START DATA TO EXAMINE
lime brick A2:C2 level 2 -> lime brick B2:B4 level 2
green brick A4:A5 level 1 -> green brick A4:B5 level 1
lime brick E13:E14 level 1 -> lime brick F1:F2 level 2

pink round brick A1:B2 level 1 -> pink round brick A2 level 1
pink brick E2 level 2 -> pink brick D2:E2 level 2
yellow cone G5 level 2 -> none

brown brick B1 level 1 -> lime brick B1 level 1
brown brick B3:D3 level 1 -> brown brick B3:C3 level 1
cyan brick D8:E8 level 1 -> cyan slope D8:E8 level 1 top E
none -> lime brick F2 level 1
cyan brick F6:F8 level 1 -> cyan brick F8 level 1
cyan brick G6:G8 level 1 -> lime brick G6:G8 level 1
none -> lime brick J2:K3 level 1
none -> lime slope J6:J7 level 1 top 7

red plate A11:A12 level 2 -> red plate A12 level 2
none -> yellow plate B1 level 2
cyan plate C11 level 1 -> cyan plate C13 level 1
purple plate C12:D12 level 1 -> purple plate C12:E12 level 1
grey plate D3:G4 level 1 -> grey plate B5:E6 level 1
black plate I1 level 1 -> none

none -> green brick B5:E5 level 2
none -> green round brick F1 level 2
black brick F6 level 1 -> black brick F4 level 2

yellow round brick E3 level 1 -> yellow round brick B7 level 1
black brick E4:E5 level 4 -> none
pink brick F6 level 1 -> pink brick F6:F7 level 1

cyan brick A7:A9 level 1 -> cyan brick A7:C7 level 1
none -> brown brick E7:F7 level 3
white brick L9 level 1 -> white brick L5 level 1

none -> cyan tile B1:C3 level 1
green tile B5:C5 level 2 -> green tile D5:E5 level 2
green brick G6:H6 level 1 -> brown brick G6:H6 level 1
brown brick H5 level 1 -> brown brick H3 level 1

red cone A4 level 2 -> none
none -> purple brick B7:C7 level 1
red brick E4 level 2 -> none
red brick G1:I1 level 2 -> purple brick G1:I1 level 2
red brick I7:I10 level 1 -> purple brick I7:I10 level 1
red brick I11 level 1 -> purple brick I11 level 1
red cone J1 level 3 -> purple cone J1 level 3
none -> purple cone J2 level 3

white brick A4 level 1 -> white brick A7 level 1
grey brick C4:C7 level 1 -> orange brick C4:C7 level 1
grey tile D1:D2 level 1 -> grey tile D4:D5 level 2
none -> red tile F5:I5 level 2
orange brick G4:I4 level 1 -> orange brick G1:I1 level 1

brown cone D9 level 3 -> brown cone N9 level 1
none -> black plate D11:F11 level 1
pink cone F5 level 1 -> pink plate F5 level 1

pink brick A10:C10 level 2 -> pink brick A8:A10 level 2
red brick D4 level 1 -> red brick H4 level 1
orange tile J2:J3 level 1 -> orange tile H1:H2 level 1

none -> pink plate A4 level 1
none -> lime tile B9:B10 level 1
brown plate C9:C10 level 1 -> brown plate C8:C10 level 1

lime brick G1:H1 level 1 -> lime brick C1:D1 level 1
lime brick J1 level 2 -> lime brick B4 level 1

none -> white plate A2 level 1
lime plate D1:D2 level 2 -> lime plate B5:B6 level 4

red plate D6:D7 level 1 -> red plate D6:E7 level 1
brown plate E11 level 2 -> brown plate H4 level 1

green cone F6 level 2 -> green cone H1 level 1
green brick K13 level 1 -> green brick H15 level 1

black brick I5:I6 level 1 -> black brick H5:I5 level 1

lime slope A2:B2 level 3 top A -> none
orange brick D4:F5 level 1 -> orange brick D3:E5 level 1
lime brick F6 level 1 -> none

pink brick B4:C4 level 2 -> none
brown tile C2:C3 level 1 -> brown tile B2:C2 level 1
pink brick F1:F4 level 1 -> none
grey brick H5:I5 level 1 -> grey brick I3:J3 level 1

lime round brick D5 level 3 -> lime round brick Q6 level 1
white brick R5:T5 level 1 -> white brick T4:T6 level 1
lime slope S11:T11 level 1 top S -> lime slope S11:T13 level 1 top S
END DATA TO EXAMINE
■ **PROBLEM TO WORK ON**
Print the data word for word.

■ **EXPECTED ANSWER**
lime brick A2:C2 level 2 -> lime brick B2:B4 level 2
green brick A4:A5 level 1 -> green brick A4:B5 level 1
lime brick E13:E14 level 1 -> lime brick F1:F2 level 2

pink round brick A1:B2 level 1 -> pink round brick A2 level 1
pink brick E2 level 2 -> pink brick D2:E2 level 2
yellow cone G5 level 2 -> none

brown brick B1 level 1 -> lime brick B1 level 1
brown brick B3:D3 level 1 -> brown brick B3:C3 level 1
cyan brick D8:E8 level 1 -> cyan slope D8:E8 level 1 top E
none -> lime brick F2 level 1
cyan brick F6:F8 level 1 -> cyan brick F8 level 1
cyan brick G6:G8 level 1 -> lime brick G6:G8 level 1
none -> lime brick J2:K3 level 1
none -> lime slope J6:J7 level 1 top 7

red plate A11:A12 level 2 -> red plate A12 level 2
none -> yellow plate B1 level 2
cyan plate C11 level 1 -> cyan plate C13 level 1
purple plate C12:D12 level 1 -> purple plate C12:E12 level 1
grey plate D3:G4 level 1 -> grey plate B5:E6 level 1
black plate I1 level 1 -> none

none -> green brick B5:E5 level 2
none -> green round brick F1 level 2
black brick F6 level 1 -> black brick F4 level 2

yellow round brick E3 level 1 -> yellow round brick B7 level 1
black brick E4:E5 level 4 -> none
pink brick F6 level 1 -> pink brick F6:F7 level 1

cyan brick A7:A9 level 1 -> cyan brick A7:C7 level 1
none -> brown brick E7:F7 level 3
white brick L9 level 1 -> white brick L5 level 1

none -> cyan tile B1:C3 level 1
green tile B5:C5 level 2 -> green tile D5:E5 level 2
green brick G6:H6 level 1 -> brown brick G6:H6 level 1
brown brick H5 level 1 -> brown brick H3 level 1

red cone A4 level 2 -> none
none -> purple brick B7:C7 level 1
red brick E4 level 2 -> none
red brick G1:I1 level 2 -> purple brick G1:I1 level 2
red brick I7:I10 level 1 -> purple brick I7:I10 level 1
red brick I11 level 1 -> purple brick I11 level 1
red cone J1 level 3 -> purple cone J1 level 3
none -> purple cone J2 level 3

white brick A4 level 1 -> white brick A7 level 1
grey brick C4:C7 level 1 -> orange brick C4:C7 level 1
grey tile D1:D2 level 1 -> grey tile D4:D5 level 2
none -> red tile F5:I5 level 2
orange brick G4:I4 level 1 -> orange brick G1:I1 level 1

brown cone D9 level 3 -> brown cone N9 level 1
none -> black plate D11:F11 level 1
pink cone F5 level 1 -> pink plate F5 level 1

pink brick A10:C10 level 2 -> pink brick A8:A10 level 2
red brick D4 level 1 -> red brick H4 level 1
orange tile J2:J3 level 1 -> orange tile H1:H2 level 1

none -> pink plate A4 level 1
none -> lime tile B9:B10 level 1
brown plate C9:C10 level 1 -> brown plate C8:C10 level 1

lime brick G1:H1 level 1 -> lime brick C1:D1 level 1
lime brick J1 level 2 -> lime brick B4 level 1

none -> white plate A2 level 1
lime plate D1:D2 level 2 -> lime plate B5:B6 level 4

red plate D6:D7 level 1 -> red plate D6:E7 level 1
brown plate E11 level 2 -> brown plate H4 level 1

green cone F6 level 2 -> green cone H1 level 1
green brick K13 level 1 -> green brick H15 level 1

black brick I5:I6 level 1 -> black brick H5:I5 level 1

lime slope A2:B2 level 3 top A -> none
orange brick D4:F5 level 1 -> orange brick D3:E5 level 1
lime brick F6 level 1 -> none

pink brick B4:C4 level 2 -> none
brown tile C2:C3 level 1 -> brown tile B2:C2 level 1
pink brick F1:F4 level 1 -> none
grey brick H5:I5 level 1 -> grey brick I3:J3 level 1

lime round brick D5 level 3 -> lime round brick Q6 level 1
white brick R5:T5 level 1 -> white brick T4:T6 level 1
lime slope S11:T11 level 1 top S -> lime slope S11:T13 level 1 top S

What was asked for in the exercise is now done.